> _Task instructions_:
A single number is the answer here: how many lines of the entries contain "none"?

(Stored entries)
----
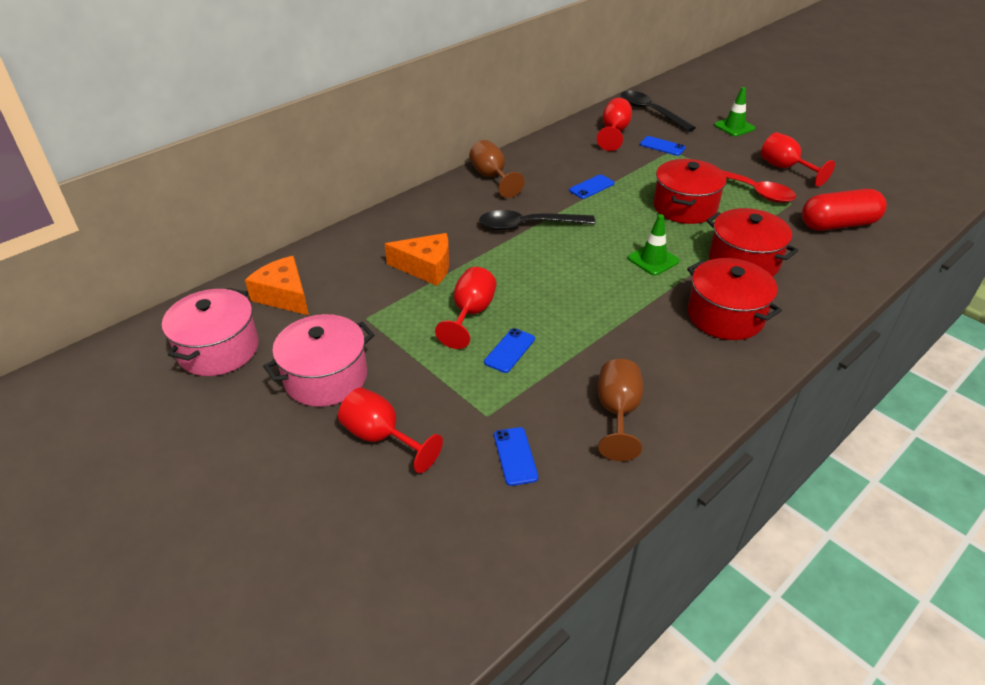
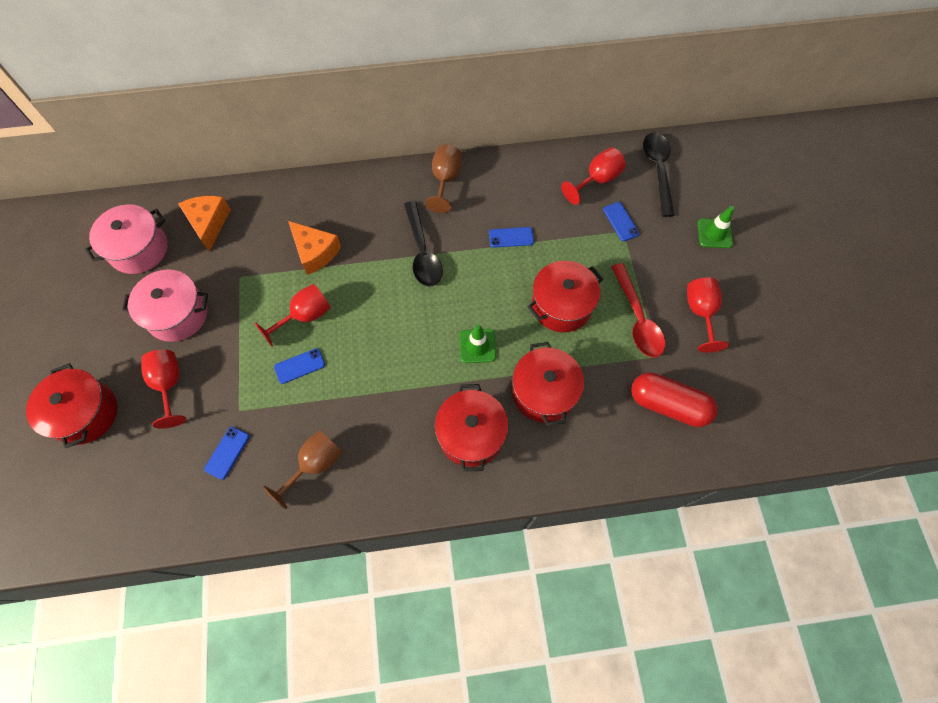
camera: 35 degrees right, 25 degrees up
black spoon [479,210,595,230] -> black spoon turned 135 degrees counterclockwise [404,201,443,286]
none -> red pot [26,363,118,448]

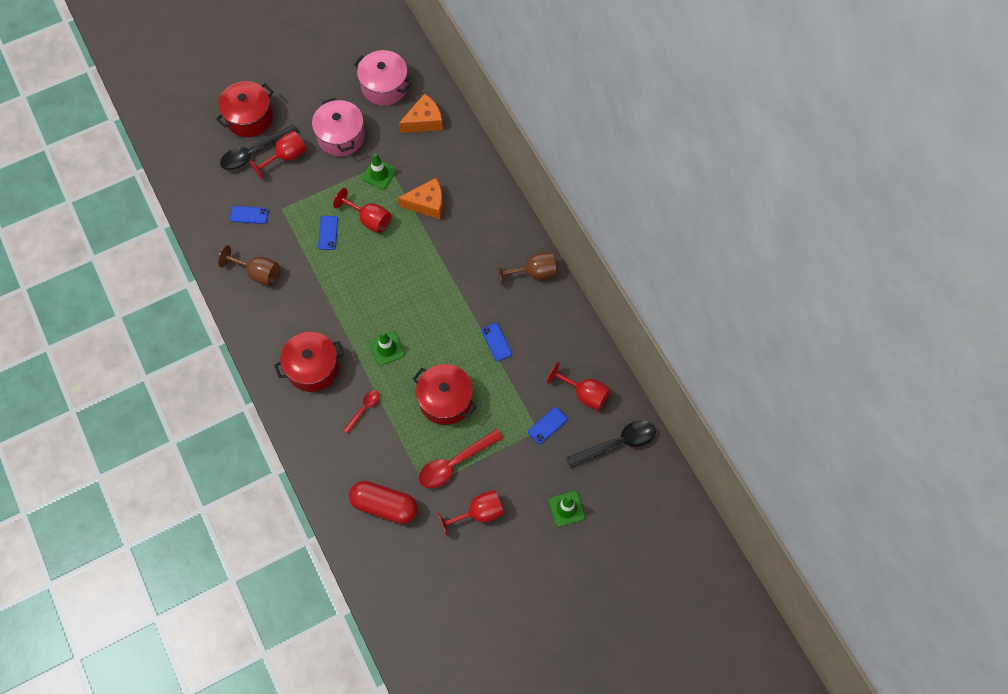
camera: 70 degrees right, 0 degrees up
blue phone [274,348,325,384] -> blue phone turned 45 degrees clockwise [318,216,338,250]
orange cheese [288,221,341,275] -> orange cheese turned 120 degrees counterclockwise [398,178,443,219]
black spoon [404,201,443,286] -> black spoon moved to [220,124,299,170]
red pot [512,342,584,426] -> red spoon [343,390,380,433]
red capsule [631,372,717,427] -> red capsule turned 75 degrees counterclockwise [349,481,418,524]
none -> green traffic cone [362,153,397,189]

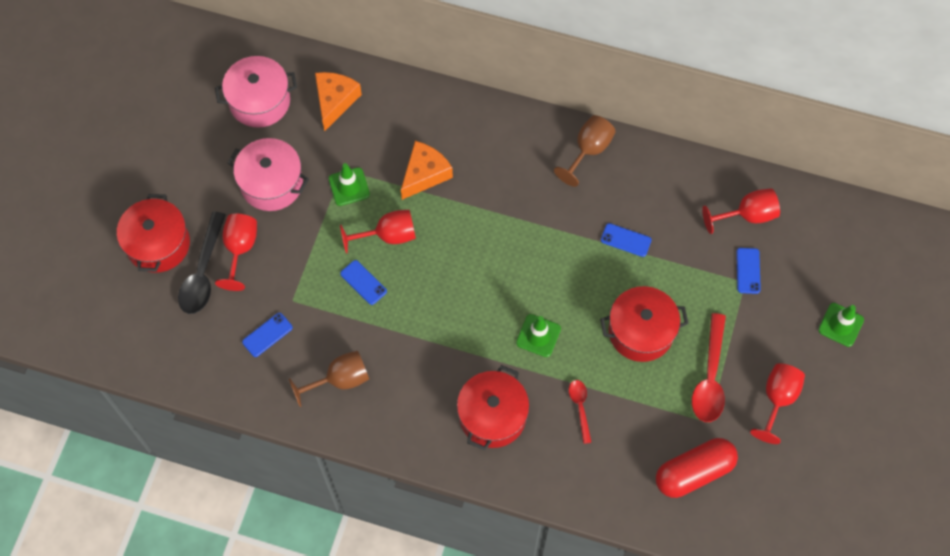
camera: 45 degrees left, 0 degrees up
black spoon [566,420,656,468] -> none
----
> _Response area_:
3